### Items from a data source

"""

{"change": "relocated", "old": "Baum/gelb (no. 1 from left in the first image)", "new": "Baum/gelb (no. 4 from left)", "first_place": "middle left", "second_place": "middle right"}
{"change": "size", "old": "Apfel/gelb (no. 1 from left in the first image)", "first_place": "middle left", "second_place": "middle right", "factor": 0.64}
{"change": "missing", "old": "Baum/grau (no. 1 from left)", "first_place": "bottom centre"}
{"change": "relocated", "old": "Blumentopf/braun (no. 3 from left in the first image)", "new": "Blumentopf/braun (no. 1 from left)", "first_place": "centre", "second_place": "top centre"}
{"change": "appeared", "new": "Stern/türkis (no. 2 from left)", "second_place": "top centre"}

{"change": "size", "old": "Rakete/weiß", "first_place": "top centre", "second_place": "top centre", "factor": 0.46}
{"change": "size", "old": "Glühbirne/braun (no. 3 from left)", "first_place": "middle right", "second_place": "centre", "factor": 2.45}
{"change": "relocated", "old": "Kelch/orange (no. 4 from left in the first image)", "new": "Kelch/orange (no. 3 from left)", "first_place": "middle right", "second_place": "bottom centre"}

"""
"""

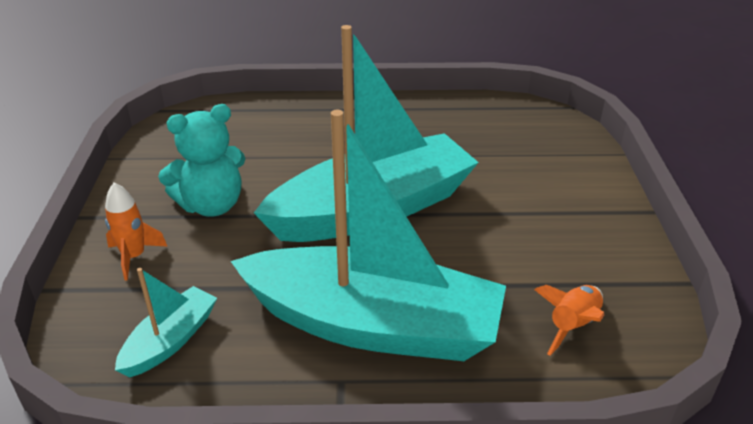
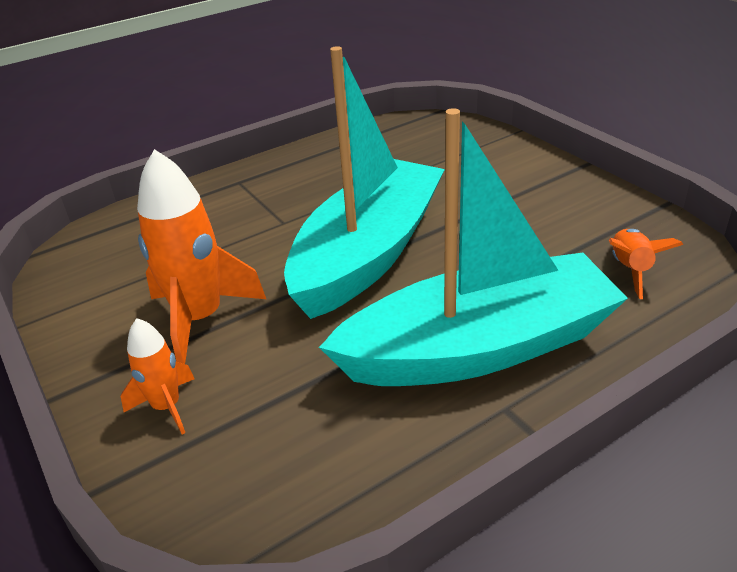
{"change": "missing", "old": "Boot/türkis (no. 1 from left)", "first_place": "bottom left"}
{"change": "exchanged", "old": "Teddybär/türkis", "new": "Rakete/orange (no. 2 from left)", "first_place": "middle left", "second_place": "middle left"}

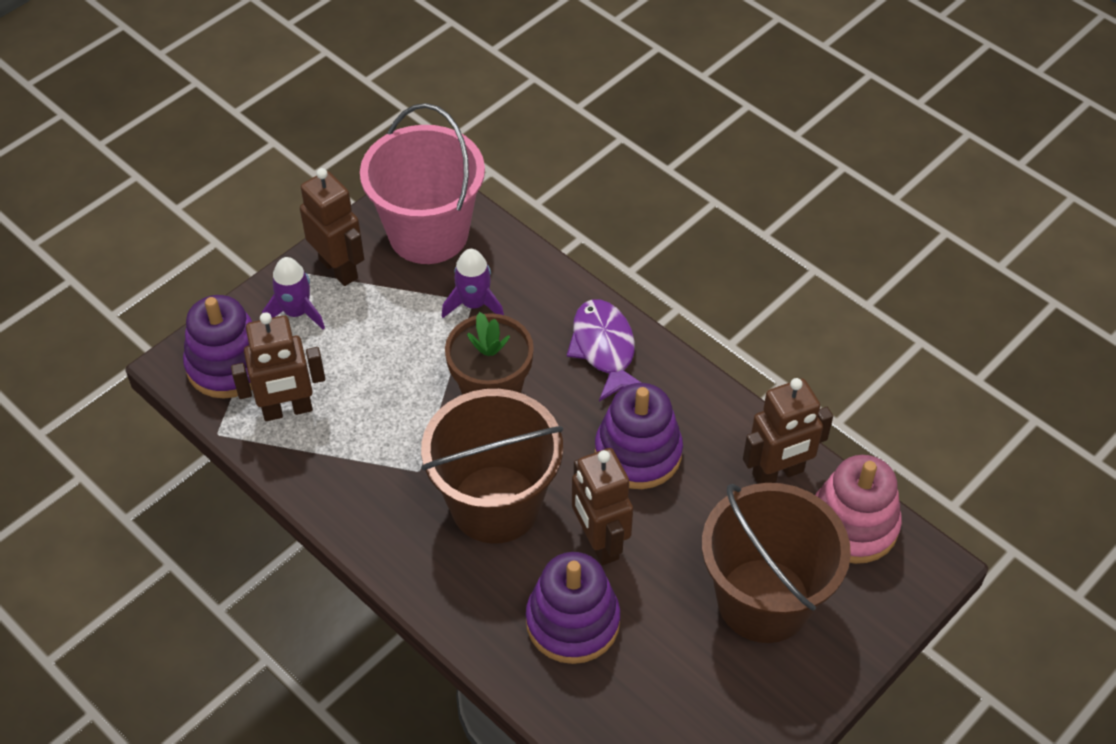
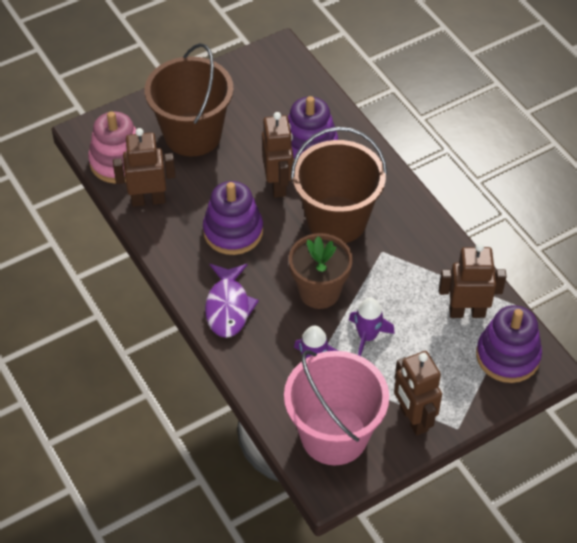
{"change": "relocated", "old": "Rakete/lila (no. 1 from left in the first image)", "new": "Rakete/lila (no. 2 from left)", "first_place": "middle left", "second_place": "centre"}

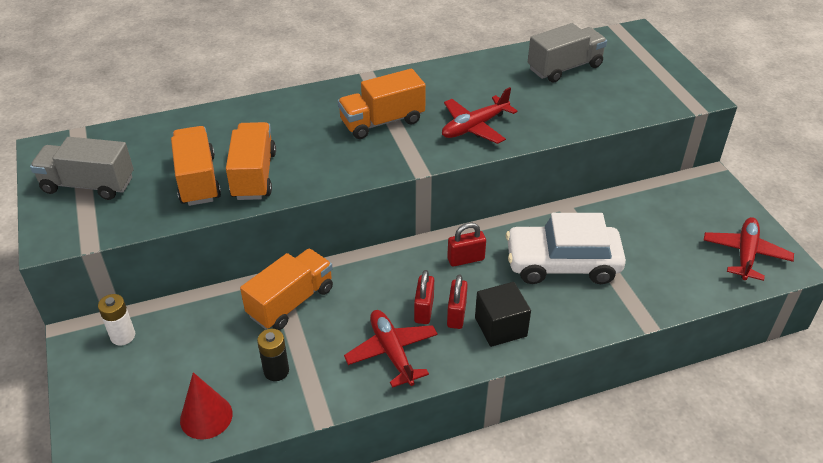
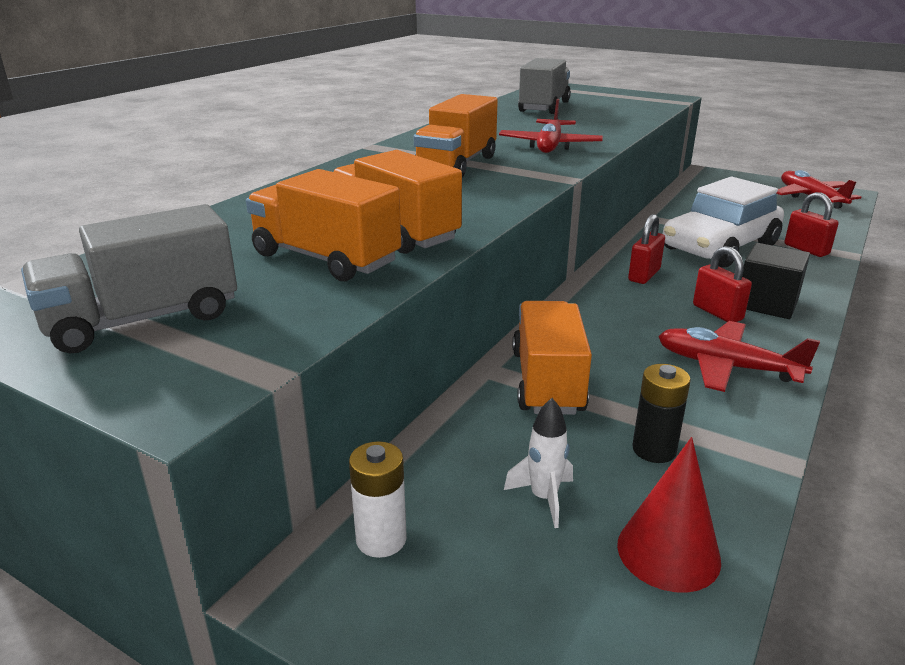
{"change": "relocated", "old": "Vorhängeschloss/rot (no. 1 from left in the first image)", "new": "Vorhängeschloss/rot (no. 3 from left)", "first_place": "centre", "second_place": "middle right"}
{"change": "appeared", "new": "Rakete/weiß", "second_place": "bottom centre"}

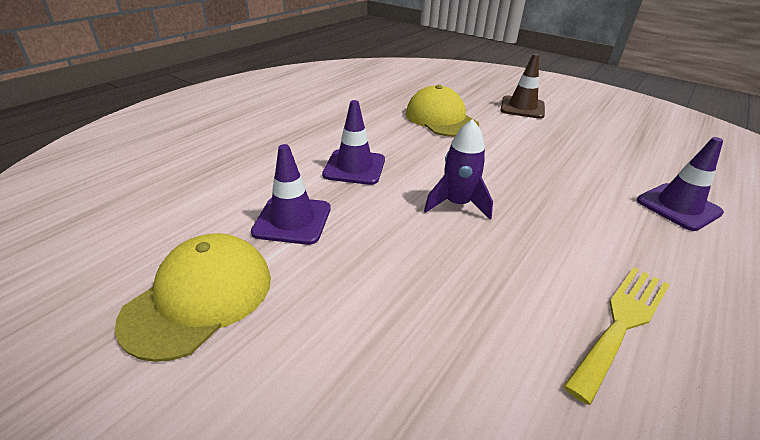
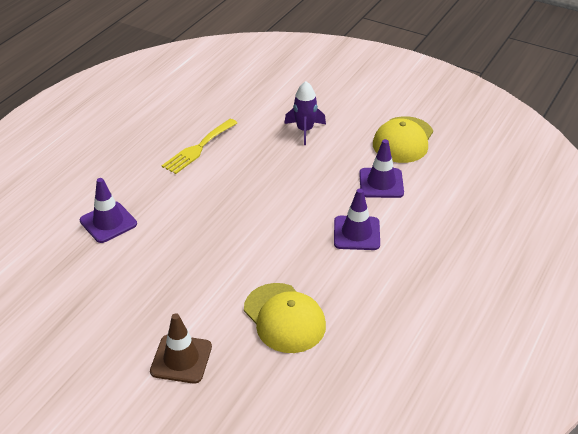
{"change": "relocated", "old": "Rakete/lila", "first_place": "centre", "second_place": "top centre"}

"""

### TASK
Tell how many lines of the data above include the string "gelb", with no other text in the answer.

### OUTPUT FOR THIS TASK
2